Data supplied:
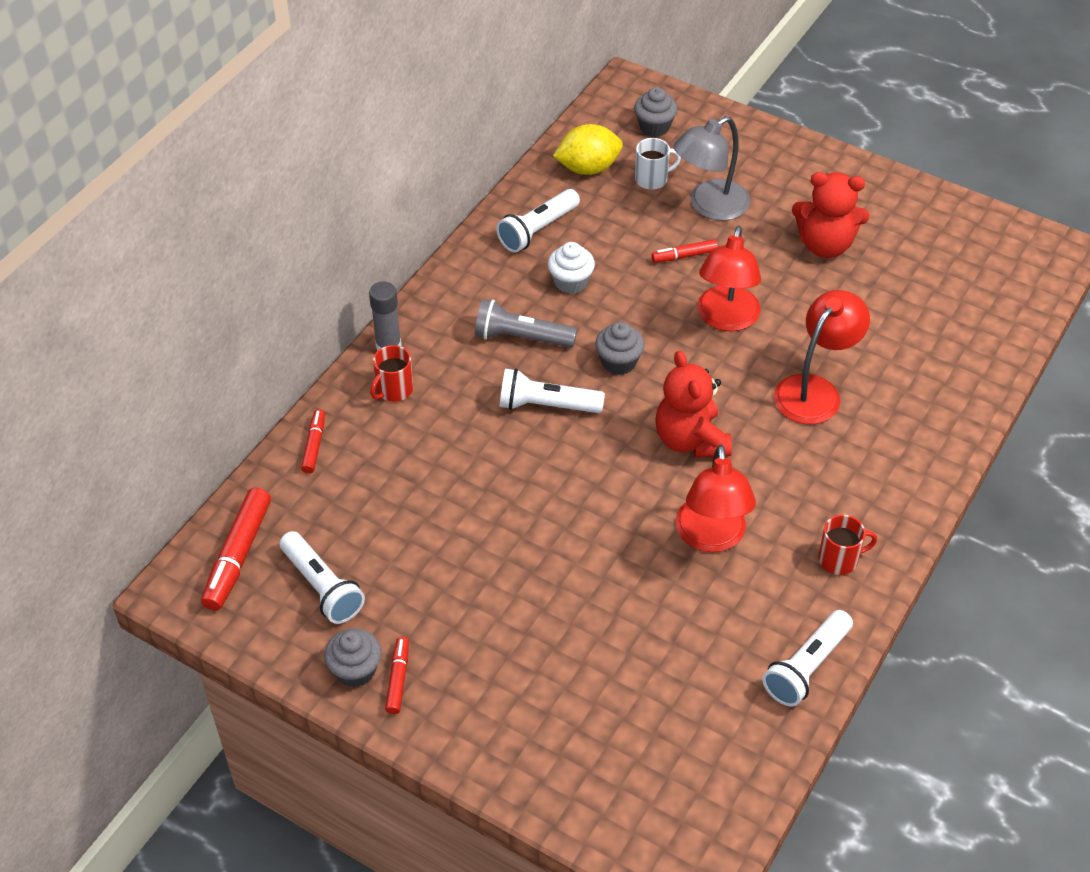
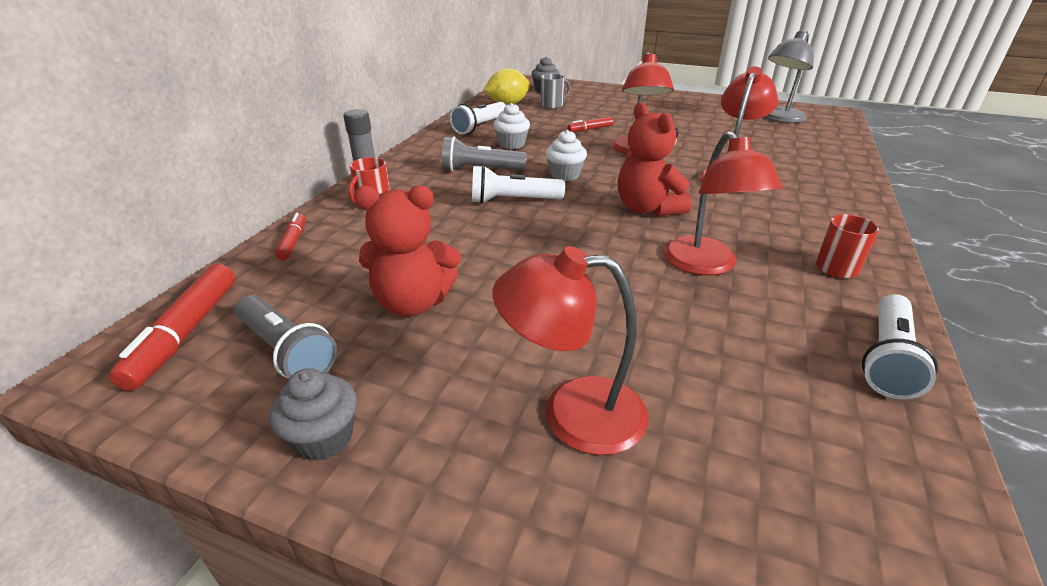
camera: 10 degrees left, 15 degrees down
white flashlight [280,531,365,624] -> grey flashlight [235,295,337,378]
red marker [385,637,409,714] -> none
grey cupcake [595,322,645,375] -> white cupcake [546,130,587,181]
white mug [635,138,681,190] -> grey mug [541,74,570,109]
grey lamp [674,116,750,221] -> grey lamp moved to [765,31,814,123]
red teddy bear [792,172,869,258] -> red teddy bear moved to [354,185,461,317]
none -> red lamp [493,246,648,455]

Work item: Only the lines from the one containing "white mug [635,138,681,190]" to the end of the data should be printed, exactly as they stand.

Exercise result:
white mug [635,138,681,190] -> grey mug [541,74,570,109]
grey lamp [674,116,750,221] -> grey lamp moved to [765,31,814,123]
red teddy bear [792,172,869,258] -> red teddy bear moved to [354,185,461,317]
none -> red lamp [493,246,648,455]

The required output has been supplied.